(RECORD SET begins)

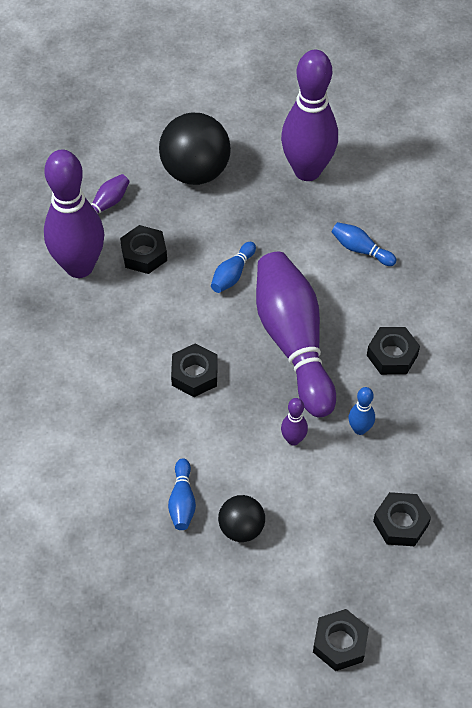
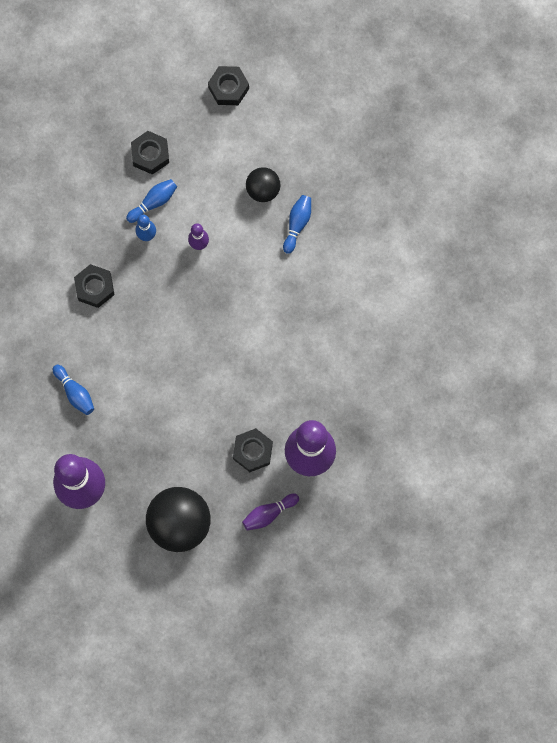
camera: 160 degrees left, 20 degrees up
black nut [171,343,218,397] -> none
blue bowling pin [211,242,256,293] -> blue bowling pin moved to [126,179,177,223]
purple bowling pin [256,252,336,417] -> none

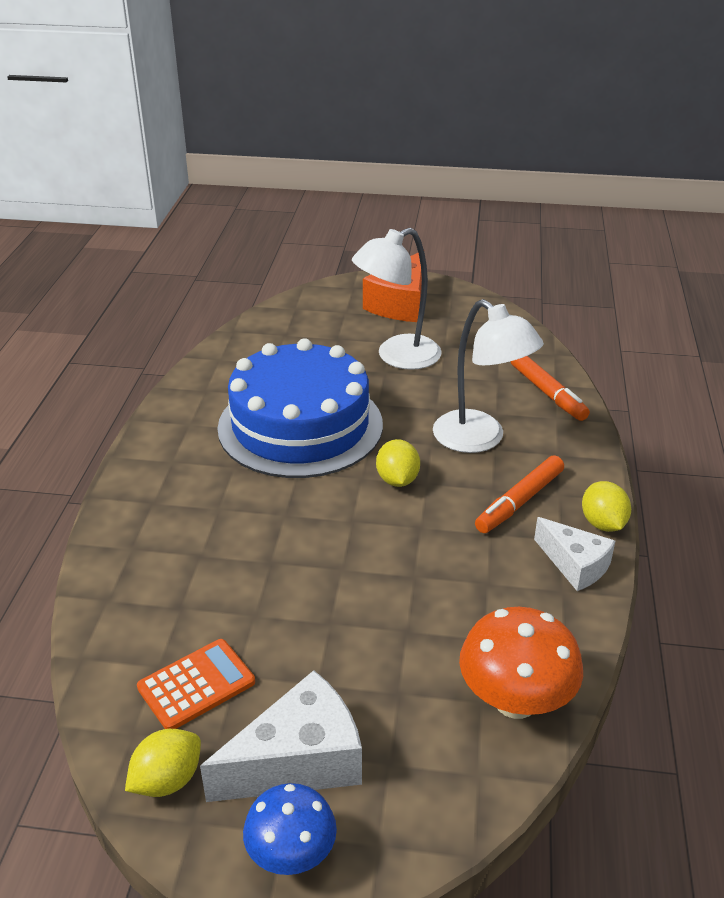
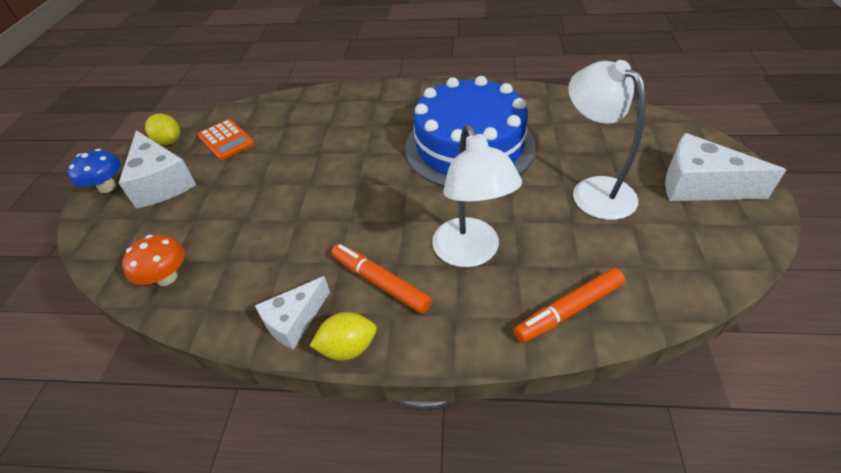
camera: 90 degrees right, 10 degrees up
orange cheese [363,253,422,322] -> white cheese [665,133,786,201]
yellow lemon [376,439,420,487] -> none
white lamp [433,299,544,453] -> white lamp turned 60 degrees counterclockwise [432,124,522,267]
orange mushroom [459,607,583,719] -> orange mushroom [122,235,185,286], size x0.67

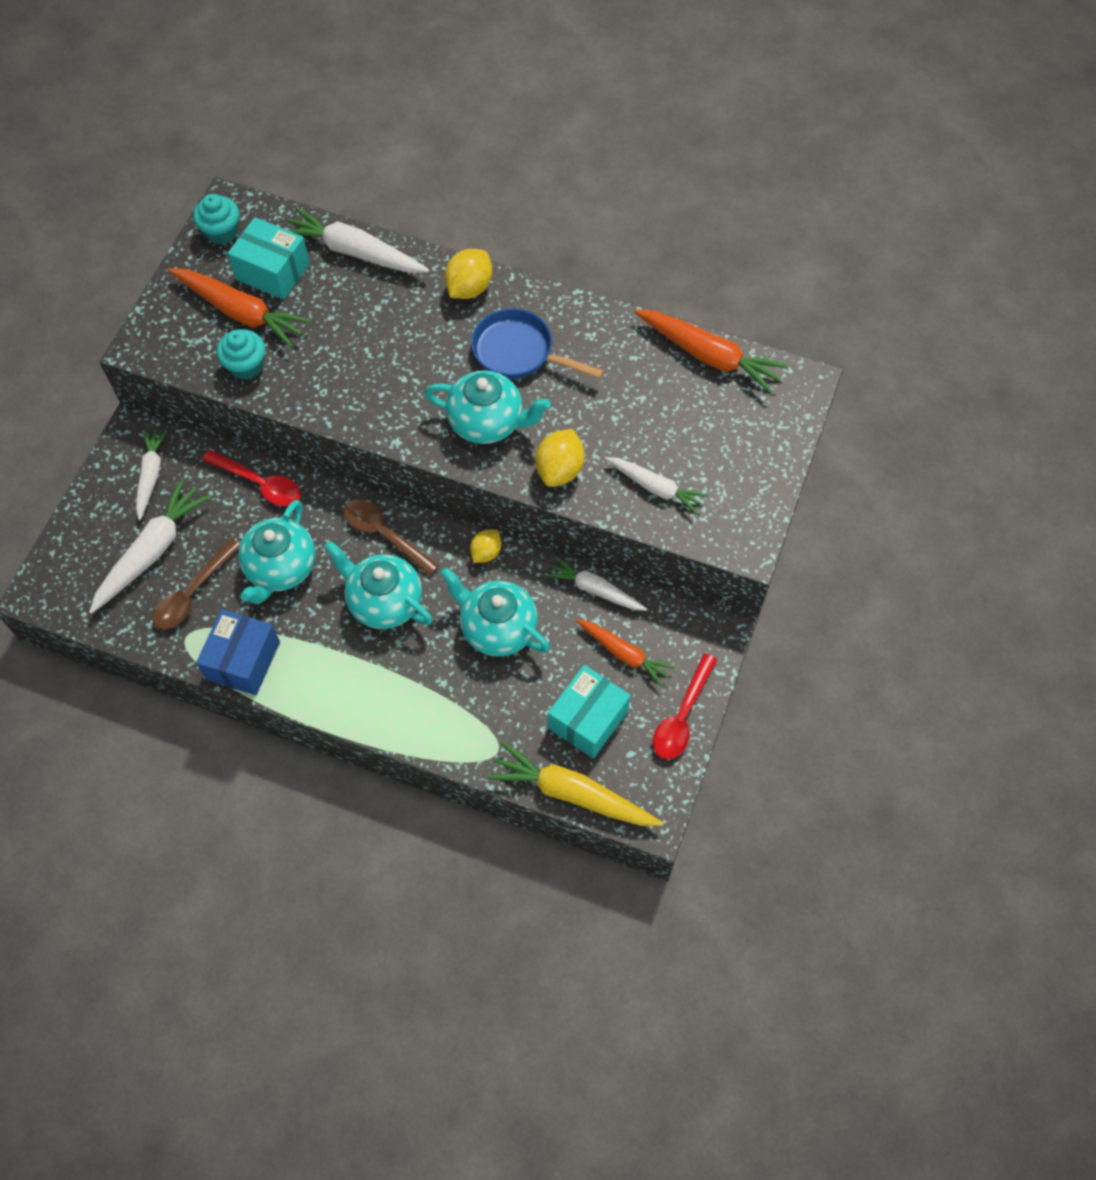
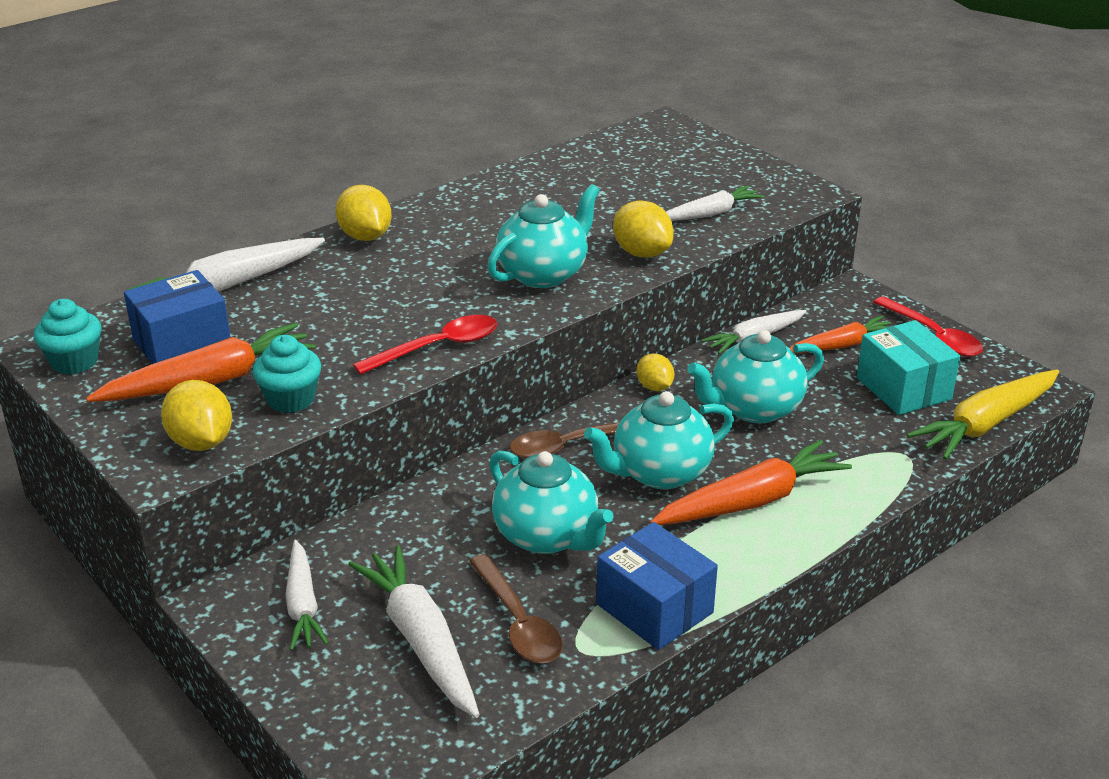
camera: 60 degrees left, 30 degrees down
white carrot [136,429,167,520] -> white carrot turned 135 degrees counterclockwise [285,540,328,651]
red spoon [202,450,301,506] -> red spoon moved to [353,315,497,375]
turquoise box [227,217,310,300] -> blue box [124,270,231,364]
blue pan [471,308,604,379] -> none
orange carrot [634,309,788,394] -> orange carrot moved to [650,440,852,525]
none -> yellow lemon [161,380,232,451]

(RECORD SET ends)

HOW TO COMPLETE THIS TASK>
From the line that contains "red spoon [202,450,301,506]" through the end of the records above, print every line exactly and nothing else.

COMPLETED TASK>
red spoon [202,450,301,506] -> red spoon moved to [353,315,497,375]
turquoise box [227,217,310,300] -> blue box [124,270,231,364]
blue pan [471,308,604,379] -> none
orange carrot [634,309,788,394] -> orange carrot moved to [650,440,852,525]
none -> yellow lemon [161,380,232,451]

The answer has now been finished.